■ GIVEN ENTRIES:
_ _ _

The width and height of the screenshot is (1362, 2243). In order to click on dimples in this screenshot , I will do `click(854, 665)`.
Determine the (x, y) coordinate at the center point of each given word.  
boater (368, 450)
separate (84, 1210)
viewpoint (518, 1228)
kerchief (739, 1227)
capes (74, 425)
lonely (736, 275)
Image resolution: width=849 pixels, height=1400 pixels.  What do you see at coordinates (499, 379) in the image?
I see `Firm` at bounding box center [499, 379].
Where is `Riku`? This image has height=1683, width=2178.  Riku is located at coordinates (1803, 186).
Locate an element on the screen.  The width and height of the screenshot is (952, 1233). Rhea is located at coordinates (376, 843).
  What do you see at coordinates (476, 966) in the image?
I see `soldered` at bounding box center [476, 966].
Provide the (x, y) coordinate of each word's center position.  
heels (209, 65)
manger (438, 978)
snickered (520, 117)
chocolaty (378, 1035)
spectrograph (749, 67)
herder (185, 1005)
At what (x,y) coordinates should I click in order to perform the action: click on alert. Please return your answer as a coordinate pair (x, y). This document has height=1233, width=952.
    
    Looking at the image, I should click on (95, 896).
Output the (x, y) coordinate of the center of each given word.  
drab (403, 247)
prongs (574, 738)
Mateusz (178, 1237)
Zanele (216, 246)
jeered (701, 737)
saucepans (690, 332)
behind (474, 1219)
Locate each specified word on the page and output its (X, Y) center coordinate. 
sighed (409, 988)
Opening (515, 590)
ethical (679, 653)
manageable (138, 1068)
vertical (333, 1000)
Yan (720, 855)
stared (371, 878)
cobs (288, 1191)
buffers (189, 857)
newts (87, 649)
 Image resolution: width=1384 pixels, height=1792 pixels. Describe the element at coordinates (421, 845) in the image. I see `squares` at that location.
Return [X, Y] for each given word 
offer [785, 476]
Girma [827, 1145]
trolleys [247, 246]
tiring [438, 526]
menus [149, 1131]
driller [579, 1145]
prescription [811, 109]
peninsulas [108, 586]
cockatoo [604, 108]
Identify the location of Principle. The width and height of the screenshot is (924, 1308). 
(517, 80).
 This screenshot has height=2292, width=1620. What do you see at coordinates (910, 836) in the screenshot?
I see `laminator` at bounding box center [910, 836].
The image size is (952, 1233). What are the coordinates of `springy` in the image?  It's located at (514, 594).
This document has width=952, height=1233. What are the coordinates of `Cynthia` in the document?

_ _ _

■ TASK DETAILS:
Rewrite the listing above as a numbered list, leaving out blank lines.

■ TASK RESULT:
1. The width and height of the screenshot is (1362, 2243). In order to click on dimples in this screenshot , I will do `click(854, 665)`.
2. Determine the (x, y) coordinate at the center point of each given word.  
3. boater (368, 450)
4. separate (84, 1210)
5. viewpoint (518, 1228)
6. kerchief (739, 1227)
7. capes (74, 425)
8. lonely (736, 275)
9. Image resolution: width=849 pixels, height=1400 pixels.  What do you see at coordinates (499, 379) in the image?
10. I see `Firm` at bounding box center [499, 379].
11. Where is `Riku`? This image has height=1683, width=2178.  Riku is located at coordinates (1803, 186).
12. Locate an element on the screen.  The width and height of the screenshot is (952, 1233). Rhea is located at coordinates (376, 843).
13.   What do you see at coordinates (476, 966) in the image?
14. I see `soldered` at bounding box center [476, 966].
15. Provide the (x, y) coordinate of each word's center position.  
16. heels (209, 65)
17. manger (438, 978)
18. snickered (520, 117)
19. chocolaty (378, 1035)
20. spectrograph (749, 67)
21. herder (185, 1005)
22. At what (x,y) coordinates should I click in order to perform the action: click on alert. Please return your answer as a coordinate pair (x, y). This document has height=1233, width=952.
23.     Looking at the image, I should click on (95, 896).
24. Output the (x, y) coordinate of the center of each given word.  
25. drab (403, 247)
26. prongs (574, 738)
27. Mateusz (178, 1237)
28. Zanele (216, 246)
29. jeered (701, 737)
30. saucepans (690, 332)
31. behind (474, 1219)
32. Locate each specified word on the page and output its (X, Y) center coordinate. 
33. sighed (409, 988)
34. Opening (515, 590)
35. ethical (679, 653)
36. manageable (138, 1068)
37. vertical (333, 1000)
38. Yan (720, 855)
39. stared (371, 878)
40. cobs (288, 1191)
41. buffers (189, 857)
42. newts (87, 649)
43.  Image resolution: width=1384 pixels, height=1792 pixels. Describe the element at coordinates (421, 845) in the image. I see `squares` at that location.
44. Return [X, Y] for each given word 
45. offer [785, 476]
46. Girma [827, 1145]
47. trolleys [247, 246]
48. tiring [438, 526]
49. menus [149, 1131]
50. driller [579, 1145]
51. prescription [811, 109]
52. peninsulas [108, 586]
53. cockatoo [604, 108]
54. Identify the location of Principle. The width and height of the screenshot is (924, 1308). 
55. (517, 80).
56.  This screenshot has height=2292, width=1620. What do you see at coordinates (910, 836) in the screenshot?
57. I see `laminator` at bounding box center [910, 836].
58. The image size is (952, 1233). What are the coordinates of `springy` in the image?  It's located at (514, 594).
59. This document has width=952, height=1233. What are the coordinates of `Cynthia` in the document?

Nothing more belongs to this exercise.